Activity: Give back, character for character, the line that includes "C6: 10nF (0V, DAC) -> 68nF (0V, DAC)" and all lines beneath it in the data.

[Data excerpts]
--- START ---
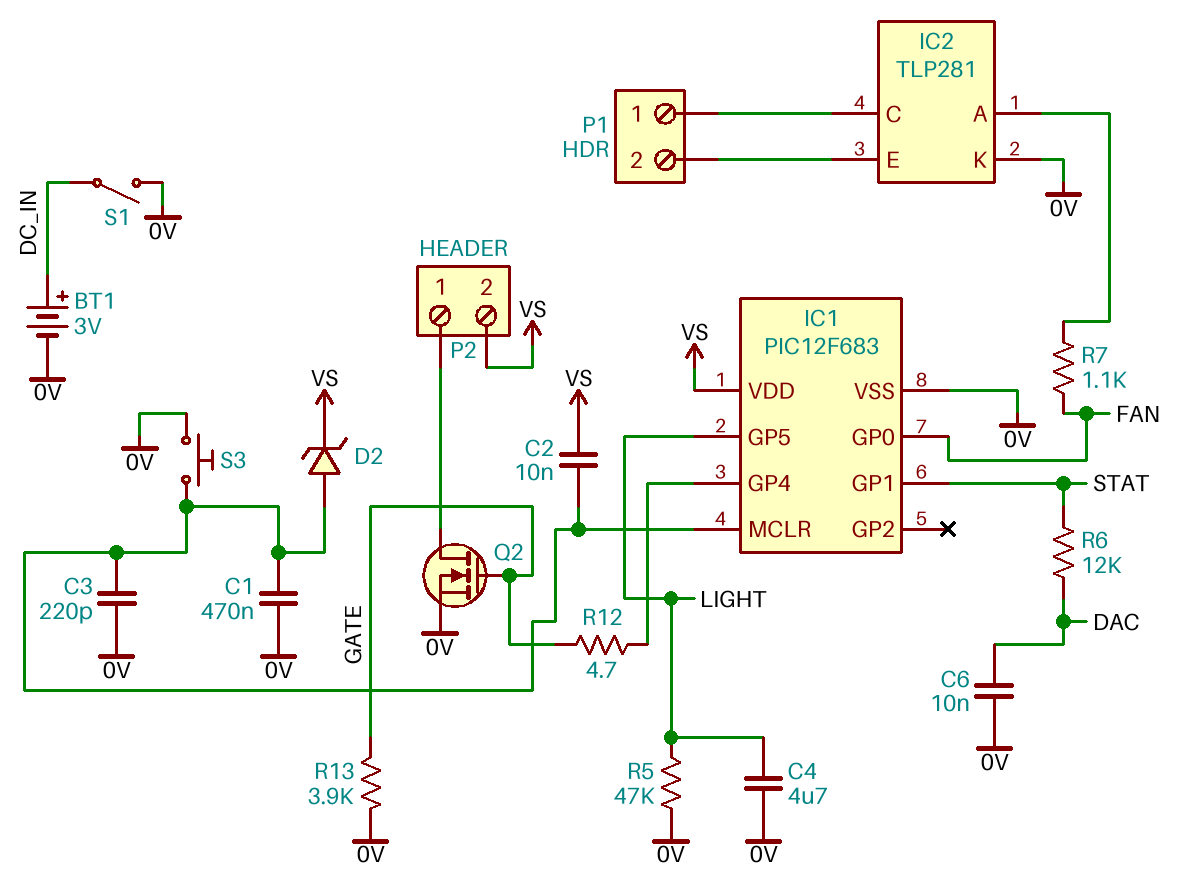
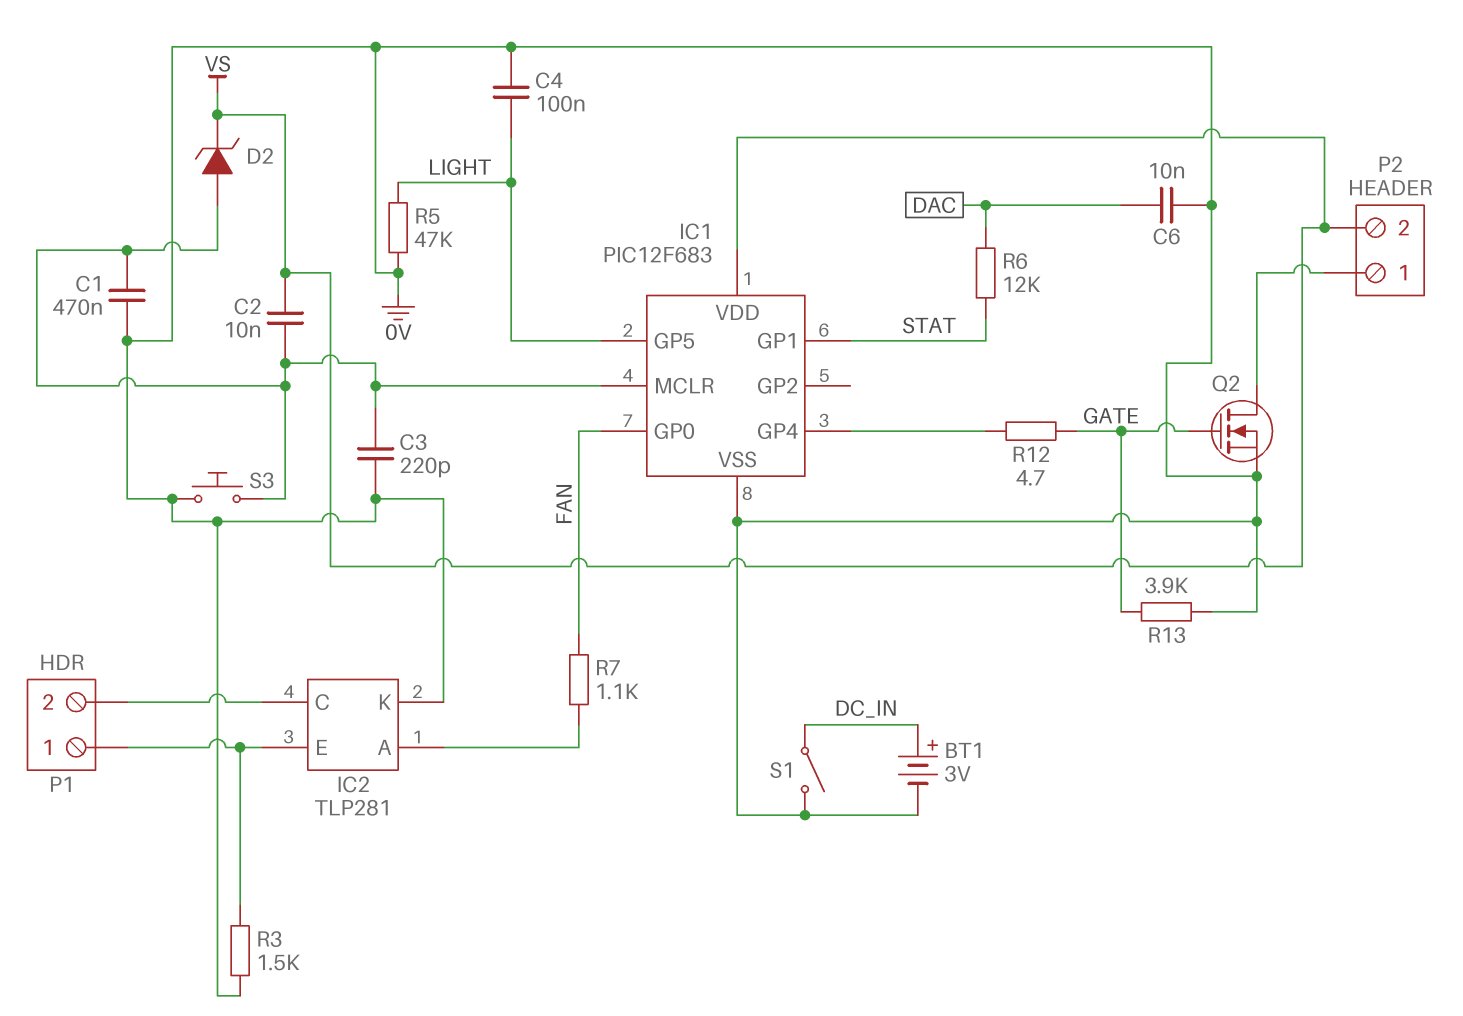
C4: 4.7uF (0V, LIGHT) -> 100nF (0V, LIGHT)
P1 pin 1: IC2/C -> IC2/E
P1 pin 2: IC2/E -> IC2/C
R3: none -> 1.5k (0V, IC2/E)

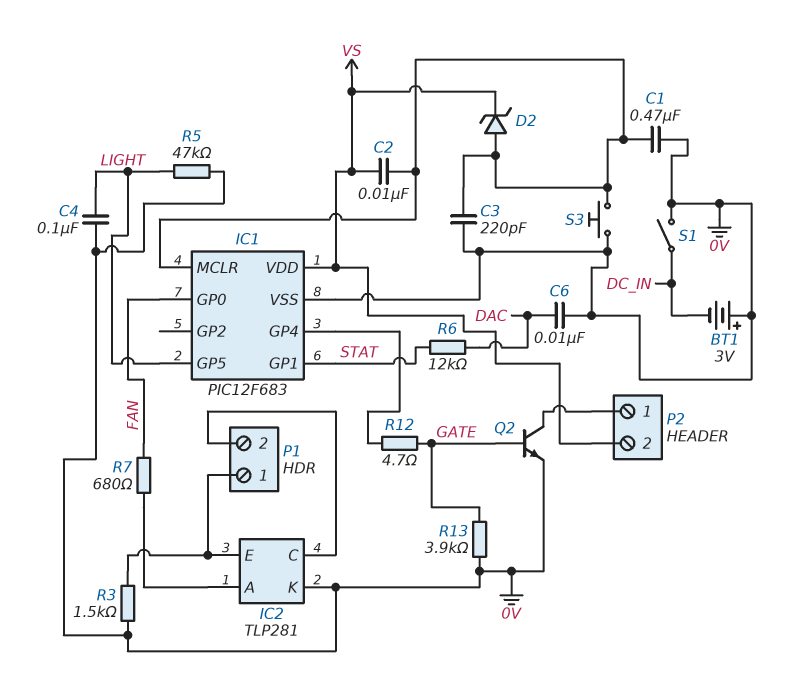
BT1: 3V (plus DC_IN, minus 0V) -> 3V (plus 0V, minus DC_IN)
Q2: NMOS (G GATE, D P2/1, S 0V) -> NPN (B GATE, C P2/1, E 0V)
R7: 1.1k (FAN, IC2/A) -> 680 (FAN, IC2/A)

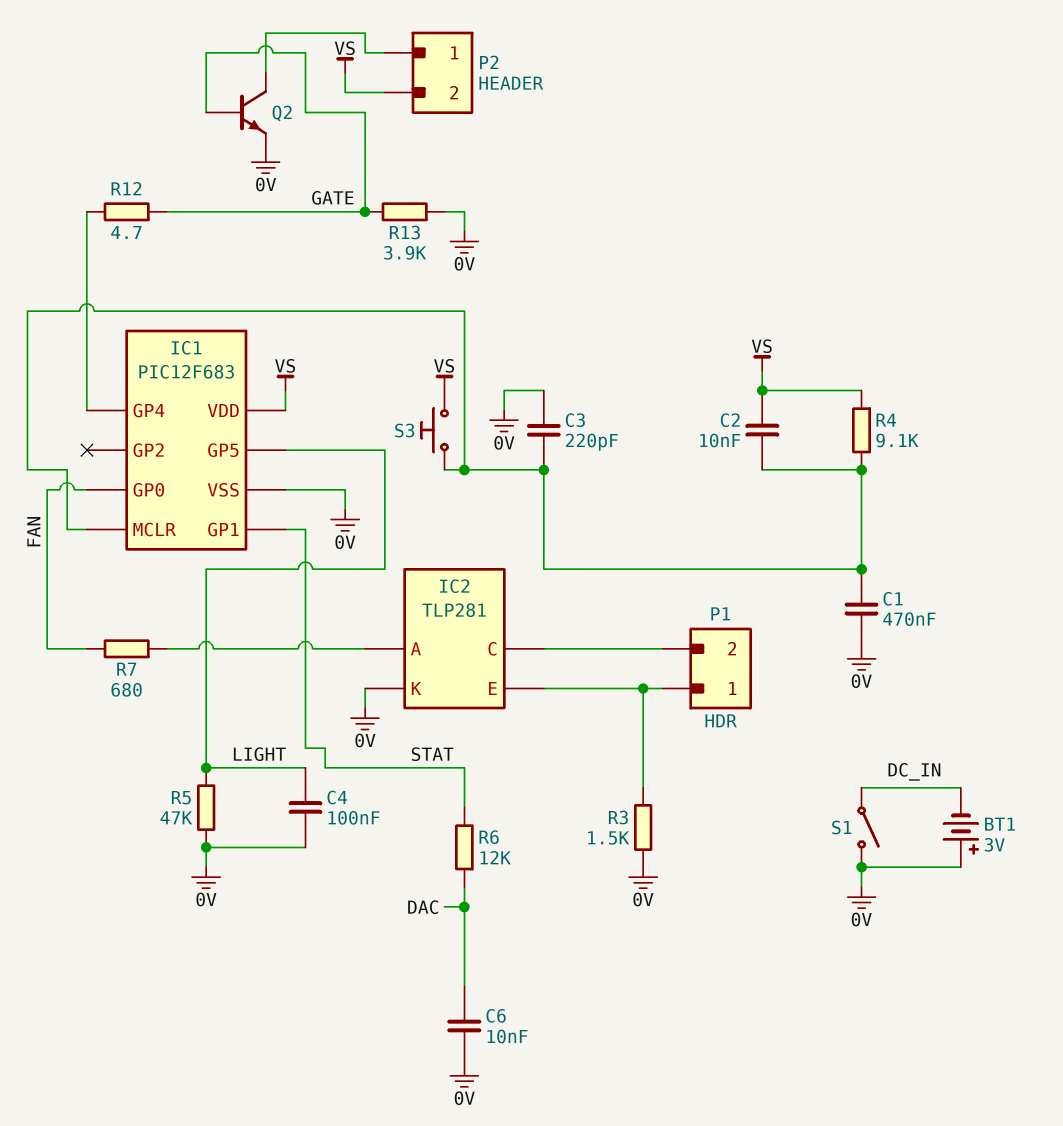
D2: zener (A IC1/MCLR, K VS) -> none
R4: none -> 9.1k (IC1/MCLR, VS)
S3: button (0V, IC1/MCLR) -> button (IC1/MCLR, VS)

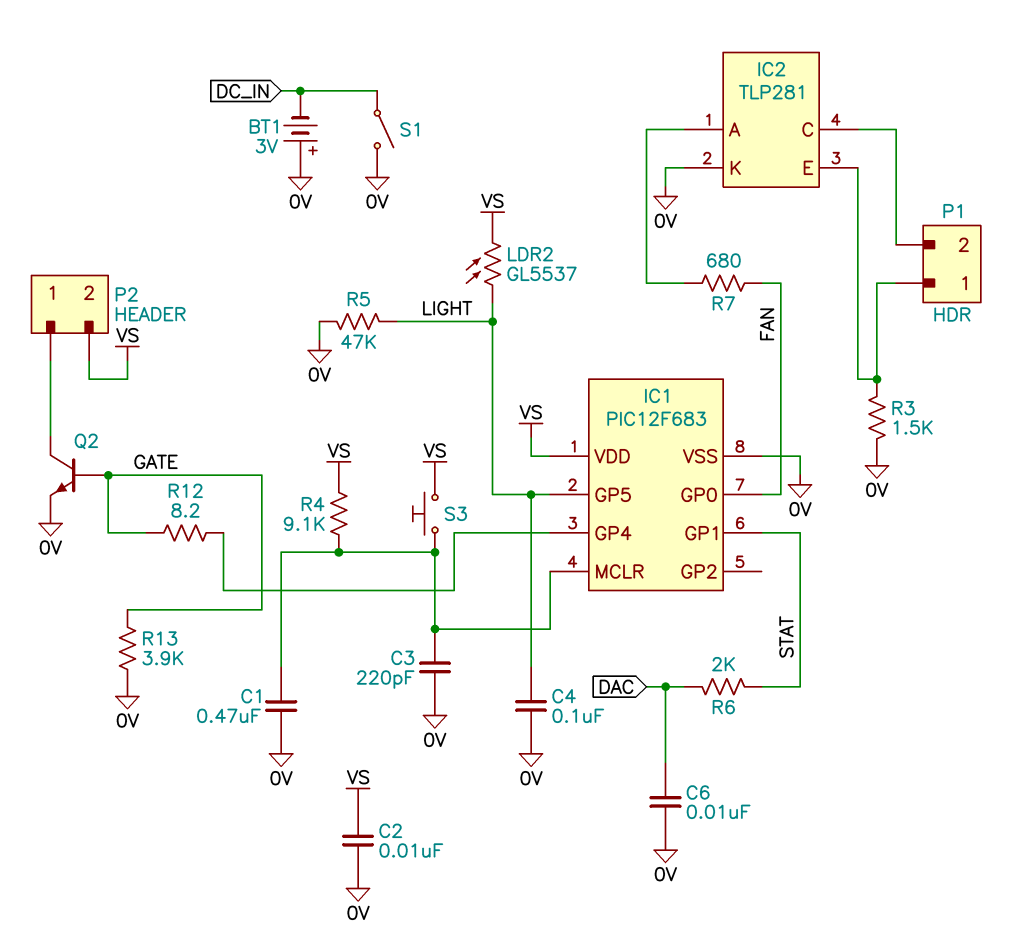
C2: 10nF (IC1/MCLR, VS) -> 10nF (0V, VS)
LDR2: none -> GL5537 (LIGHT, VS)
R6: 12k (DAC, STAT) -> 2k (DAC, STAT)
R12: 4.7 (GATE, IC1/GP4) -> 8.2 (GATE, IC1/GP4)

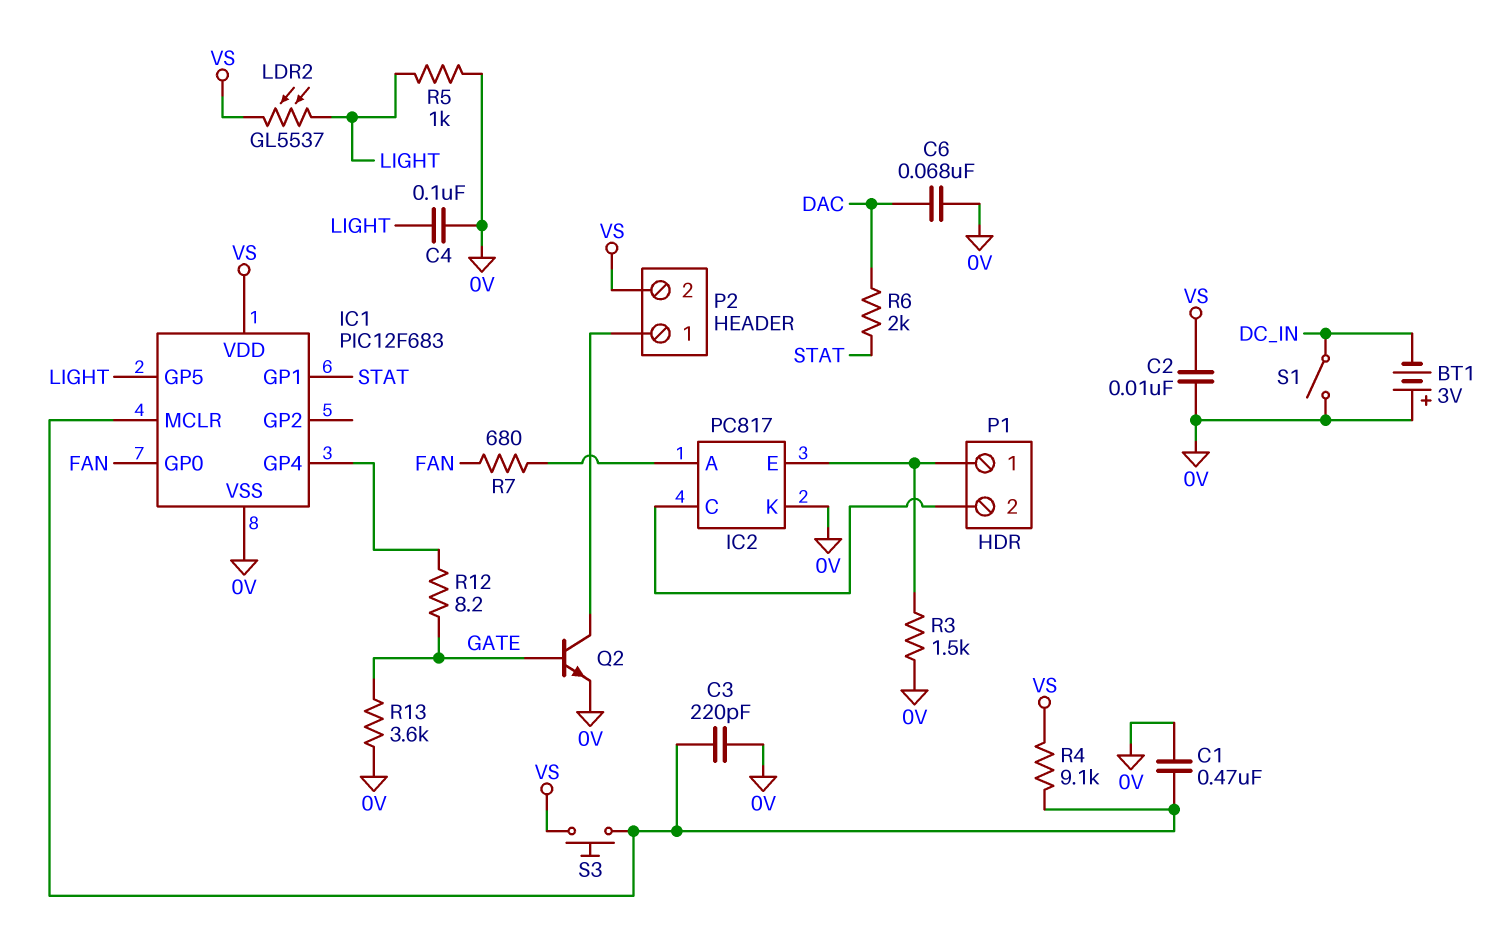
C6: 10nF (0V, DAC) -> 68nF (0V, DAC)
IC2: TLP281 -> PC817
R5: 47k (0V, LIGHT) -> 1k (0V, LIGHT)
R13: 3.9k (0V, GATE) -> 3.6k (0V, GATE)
--- END ---
Problem solution:
C6: 10nF (0V, DAC) -> 68nF (0V, DAC)
IC2: TLP281 -> PC817
R5: 47k (0V, LIGHT) -> 1k (0V, LIGHT)
R13: 3.9k (0V, GATE) -> 3.6k (0V, GATE)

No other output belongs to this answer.